For each line below that holds "black", return the line as it stands.

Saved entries
_ _ _ _

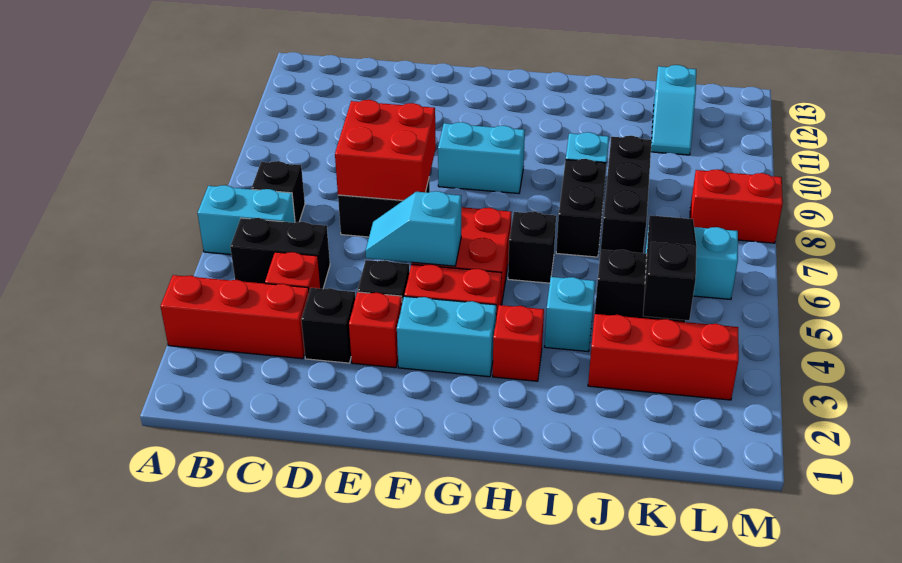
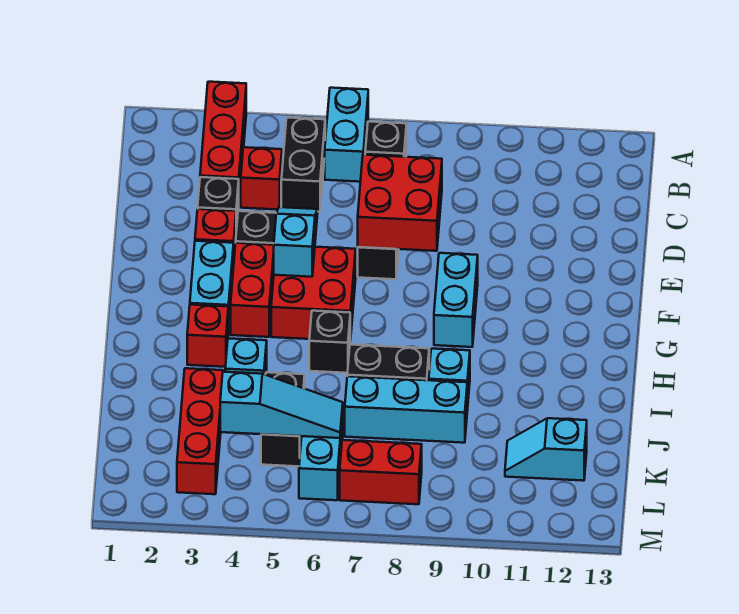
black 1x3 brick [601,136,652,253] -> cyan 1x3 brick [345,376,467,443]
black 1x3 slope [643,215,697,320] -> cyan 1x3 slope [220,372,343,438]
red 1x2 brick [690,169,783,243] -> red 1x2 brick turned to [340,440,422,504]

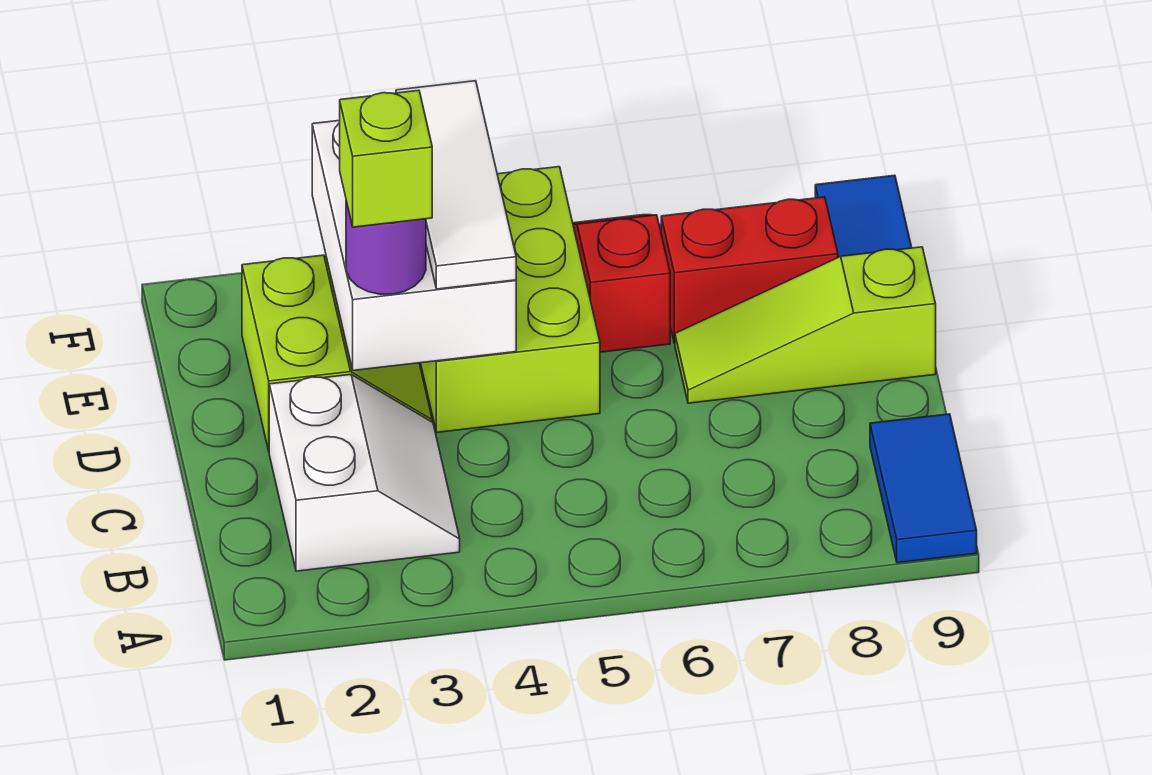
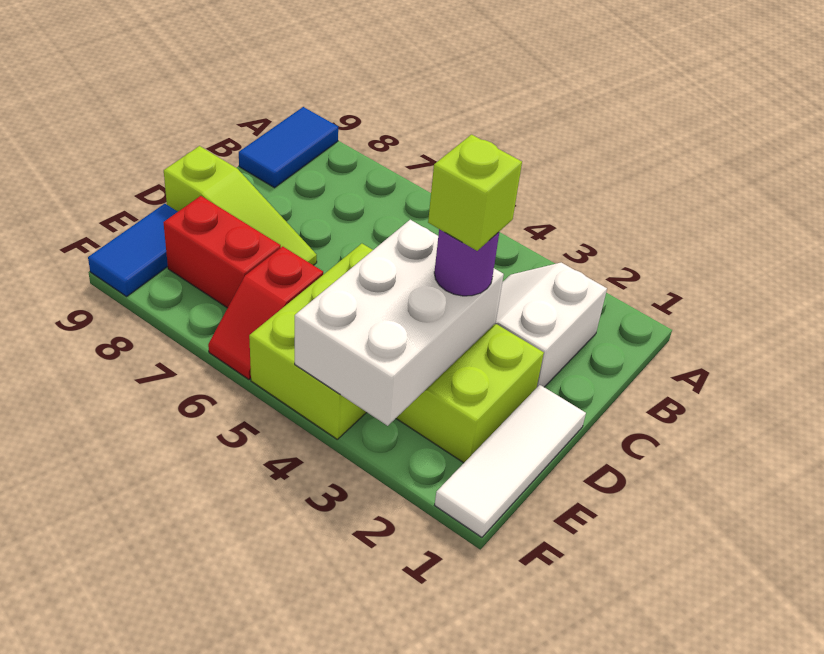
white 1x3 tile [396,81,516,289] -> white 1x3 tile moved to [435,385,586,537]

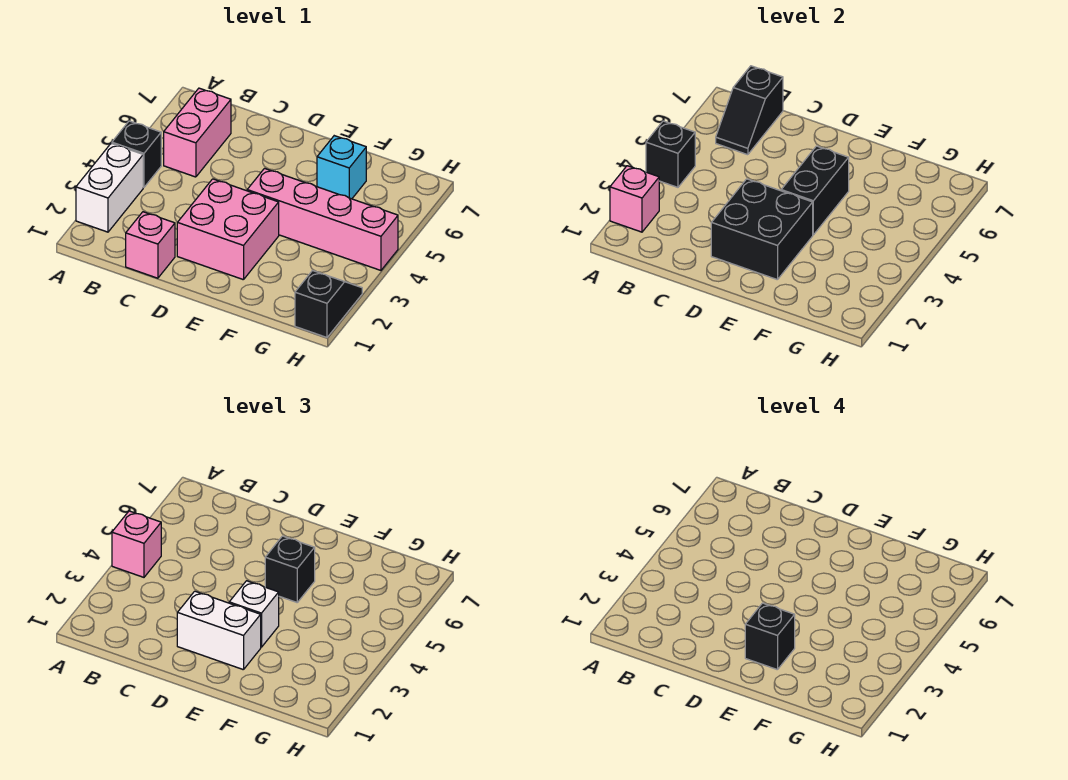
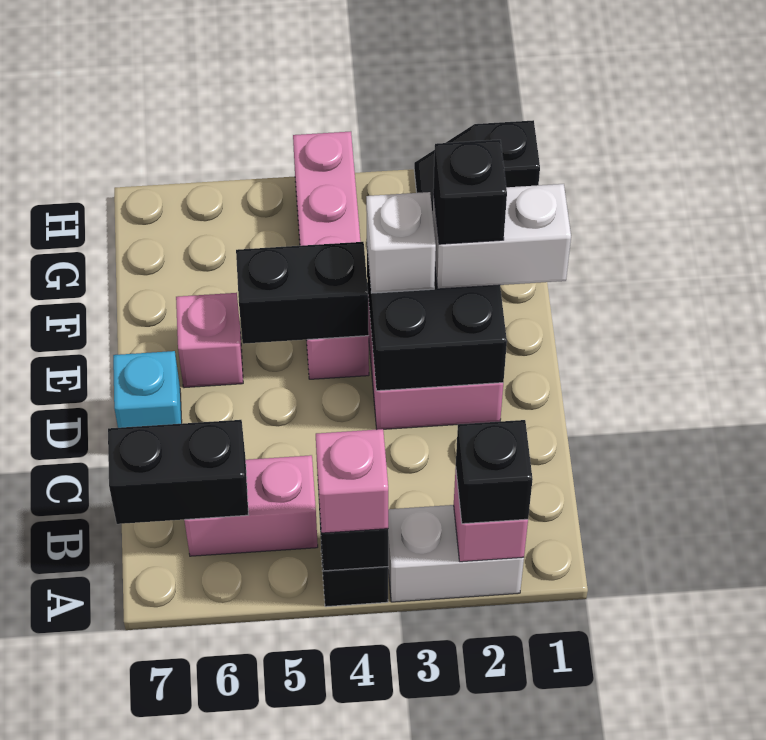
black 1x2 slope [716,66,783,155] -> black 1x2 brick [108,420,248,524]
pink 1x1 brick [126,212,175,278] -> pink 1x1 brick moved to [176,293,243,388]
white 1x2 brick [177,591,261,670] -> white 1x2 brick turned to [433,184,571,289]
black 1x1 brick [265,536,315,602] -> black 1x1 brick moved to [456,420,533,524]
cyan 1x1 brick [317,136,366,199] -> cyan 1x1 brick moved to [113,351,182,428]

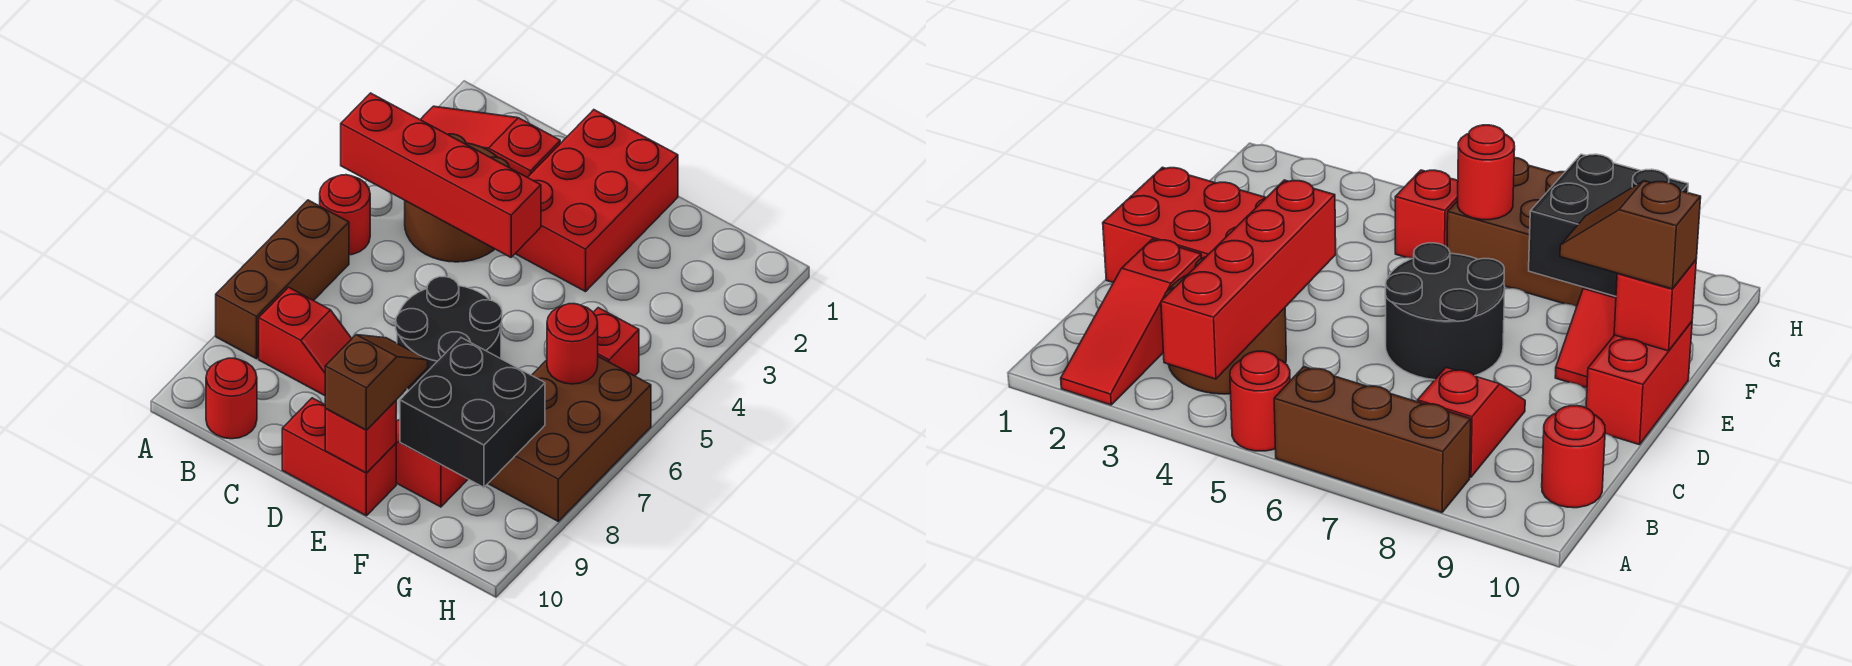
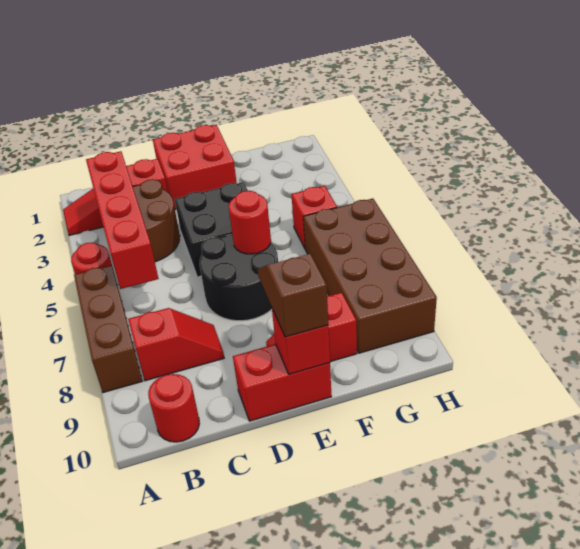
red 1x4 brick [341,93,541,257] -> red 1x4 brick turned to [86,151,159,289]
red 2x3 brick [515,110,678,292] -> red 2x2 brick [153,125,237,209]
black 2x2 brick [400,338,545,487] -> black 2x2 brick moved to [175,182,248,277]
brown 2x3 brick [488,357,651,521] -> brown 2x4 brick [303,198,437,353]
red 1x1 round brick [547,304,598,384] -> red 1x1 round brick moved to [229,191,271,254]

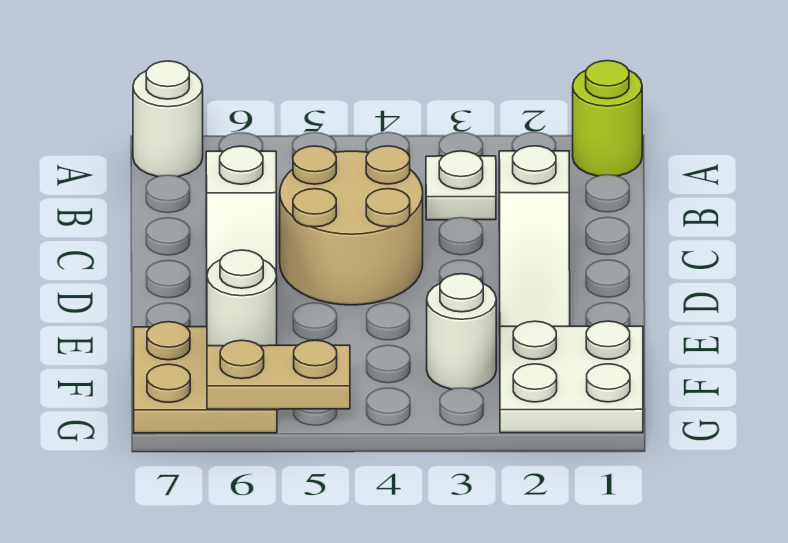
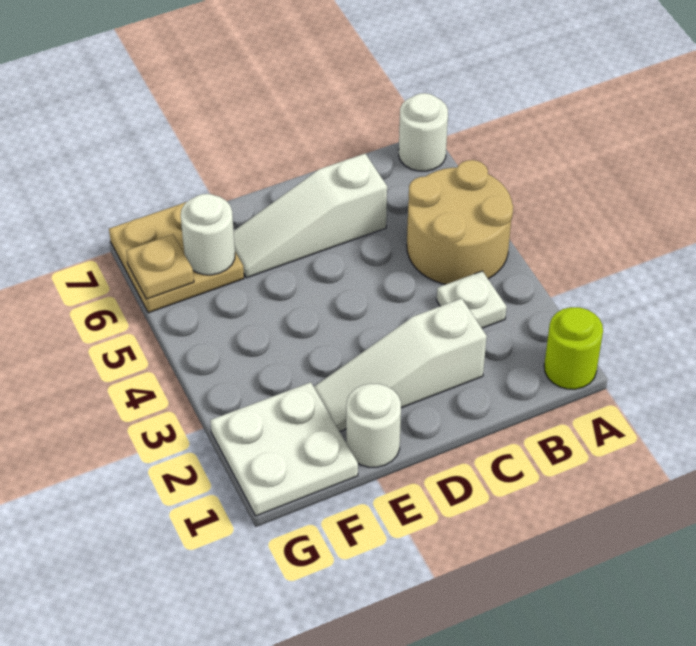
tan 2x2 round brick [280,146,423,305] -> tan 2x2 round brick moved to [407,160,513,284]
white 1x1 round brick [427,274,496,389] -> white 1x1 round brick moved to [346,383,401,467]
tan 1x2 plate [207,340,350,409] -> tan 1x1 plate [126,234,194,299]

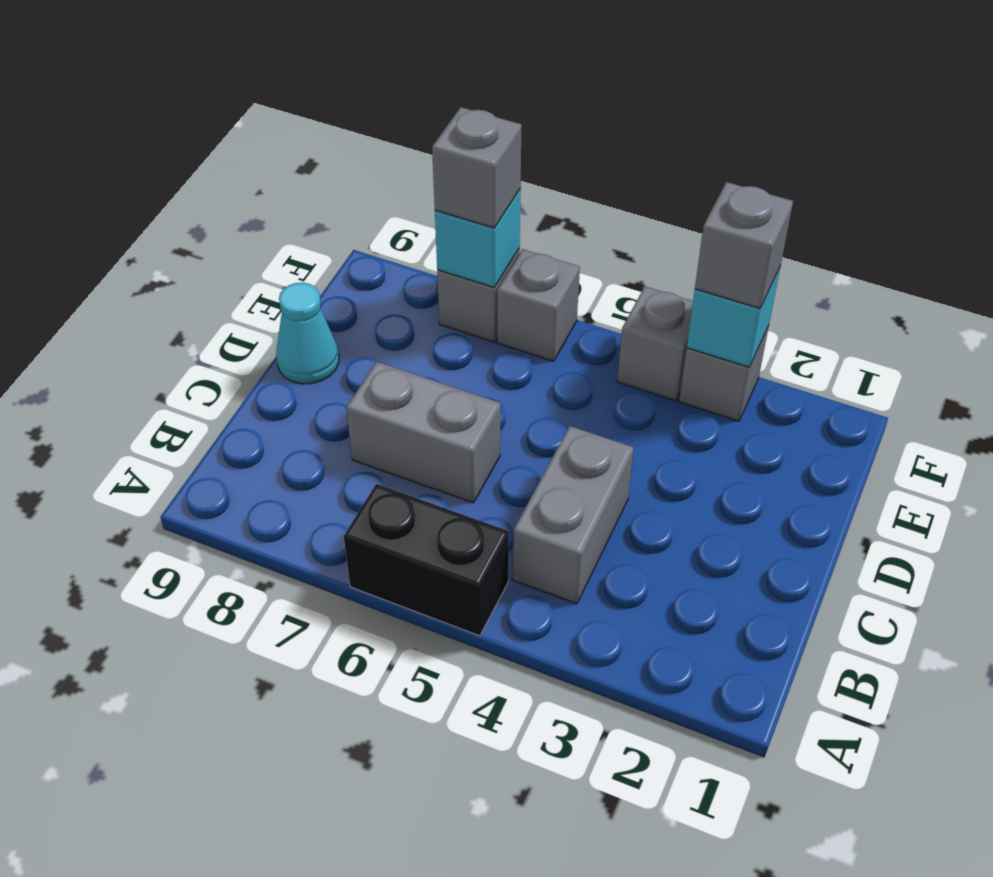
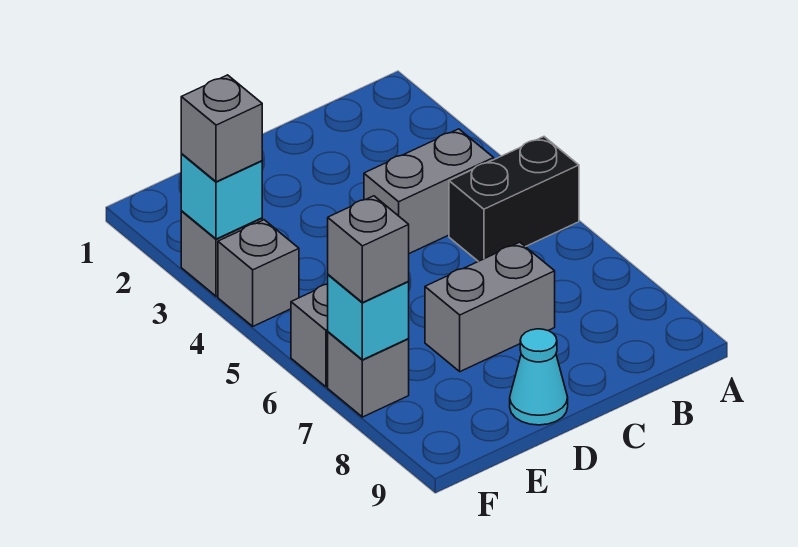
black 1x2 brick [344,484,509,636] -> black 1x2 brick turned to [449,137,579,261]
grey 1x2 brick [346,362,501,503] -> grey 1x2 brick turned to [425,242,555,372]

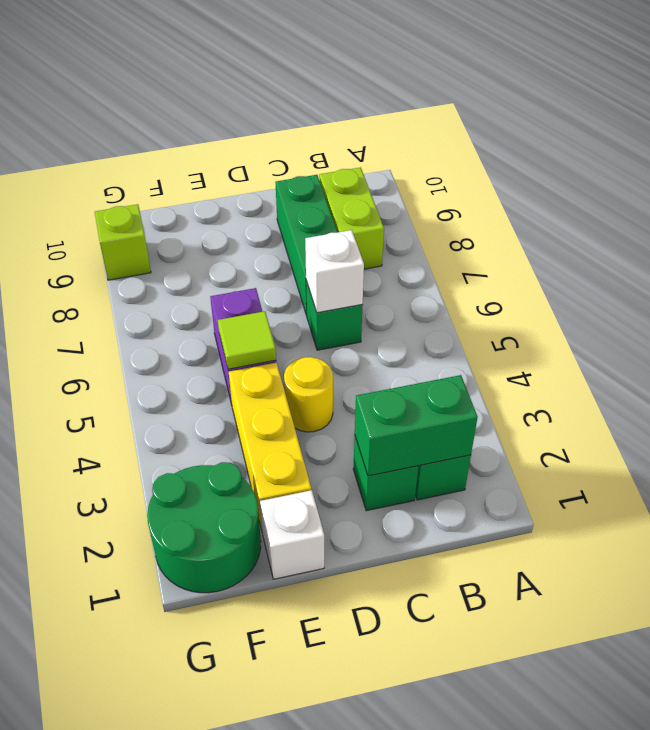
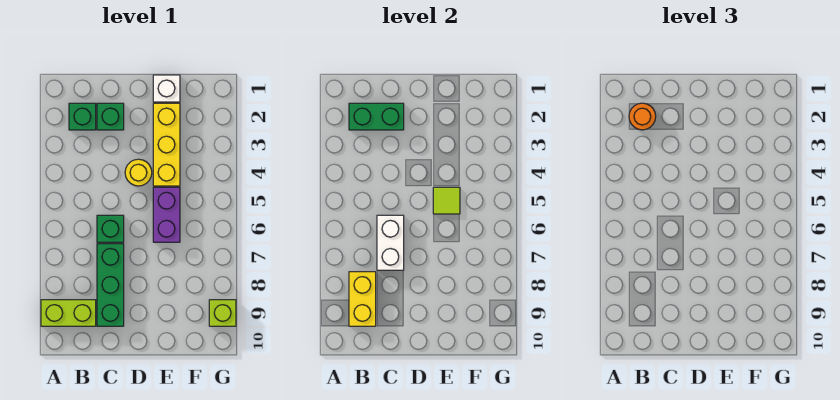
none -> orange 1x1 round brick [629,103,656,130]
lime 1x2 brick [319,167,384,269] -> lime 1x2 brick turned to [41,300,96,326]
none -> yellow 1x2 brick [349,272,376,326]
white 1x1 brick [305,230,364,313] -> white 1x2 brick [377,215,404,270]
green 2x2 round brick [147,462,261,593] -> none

_ _ _ _

■ Result of the exercise:
black 1x3 brick [601,136,652,253] -> cyan 1x3 brick [345,376,467,443]
black 1x3 slope [643,215,697,320] -> cyan 1x3 slope [220,372,343,438]
black 1x2 slope [716,66,783,155] -> black 1x2 brick [108,420,248,524]
black 1x1 brick [265,536,315,602] -> black 1x1 brick moved to [456,420,533,524]
black 2x2 brick [400,338,545,487] -> black 2x2 brick moved to [175,182,248,277]
black 1x2 brick [344,484,509,636] -> black 1x2 brick turned to [449,137,579,261]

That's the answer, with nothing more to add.